From the line that contains "IC2 pin in-: VX -> +3V3" to the end of the entries, write out every line exactly, including both ends, and nothing more.

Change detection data
= Beginning of Section =

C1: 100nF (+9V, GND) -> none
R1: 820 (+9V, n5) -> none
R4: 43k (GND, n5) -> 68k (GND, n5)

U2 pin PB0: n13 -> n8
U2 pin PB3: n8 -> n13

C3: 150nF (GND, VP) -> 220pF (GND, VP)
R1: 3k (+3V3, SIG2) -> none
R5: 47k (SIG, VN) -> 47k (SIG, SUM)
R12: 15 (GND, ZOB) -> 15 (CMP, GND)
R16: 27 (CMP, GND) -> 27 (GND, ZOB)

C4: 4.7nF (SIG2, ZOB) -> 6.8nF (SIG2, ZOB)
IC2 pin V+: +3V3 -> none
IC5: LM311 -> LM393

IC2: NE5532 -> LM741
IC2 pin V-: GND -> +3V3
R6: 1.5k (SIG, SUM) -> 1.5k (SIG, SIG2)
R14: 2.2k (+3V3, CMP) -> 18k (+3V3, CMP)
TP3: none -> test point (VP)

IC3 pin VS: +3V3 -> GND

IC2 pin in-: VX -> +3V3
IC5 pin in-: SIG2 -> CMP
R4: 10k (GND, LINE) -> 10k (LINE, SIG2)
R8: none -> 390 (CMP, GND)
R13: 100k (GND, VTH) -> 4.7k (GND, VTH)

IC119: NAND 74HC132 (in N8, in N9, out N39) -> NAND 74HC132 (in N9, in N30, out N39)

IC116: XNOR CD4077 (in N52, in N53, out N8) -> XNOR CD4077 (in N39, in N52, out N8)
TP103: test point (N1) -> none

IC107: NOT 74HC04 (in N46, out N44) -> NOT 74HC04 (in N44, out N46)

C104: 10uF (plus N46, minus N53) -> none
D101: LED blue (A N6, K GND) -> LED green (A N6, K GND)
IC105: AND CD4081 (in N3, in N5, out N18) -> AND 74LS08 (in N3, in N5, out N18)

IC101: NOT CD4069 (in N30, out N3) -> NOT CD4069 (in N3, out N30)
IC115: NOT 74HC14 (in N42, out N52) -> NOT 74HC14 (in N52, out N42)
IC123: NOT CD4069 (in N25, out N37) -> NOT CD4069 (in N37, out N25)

= End of Section =

RESPONSE:
IC2 pin in-: VX -> +3V3
IC5 pin in-: SIG2 -> CMP
R4: 10k (GND, LINE) -> 10k (LINE, SIG2)
R8: none -> 390 (CMP, GND)
R13: 100k (GND, VTH) -> 4.7k (GND, VTH)

IC119: NAND 74HC132 (in N8, in N9, out N39) -> NAND 74HC132 (in N9, in N30, out N39)

IC116: XNOR CD4077 (in N52, in N53, out N8) -> XNOR CD4077 (in N39, in N52, out N8)
TP103: test point (N1) -> none

IC107: NOT 74HC04 (in N46, out N44) -> NOT 74HC04 (in N44, out N46)

C104: 10uF (plus N46, minus N53) -> none
D101: LED blue (A N6, K GND) -> LED green (A N6, K GND)
IC105: AND CD4081 (in N3, in N5, out N18) -> AND 74LS08 (in N3, in N5, out N18)

IC101: NOT CD4069 (in N30, out N3) -> NOT CD4069 (in N3, out N30)
IC115: NOT 74HC14 (in N42, out N52) -> NOT 74HC14 (in N52, out N42)
IC123: NOT CD4069 (in N25, out N37) -> NOT CD4069 (in N37, out N25)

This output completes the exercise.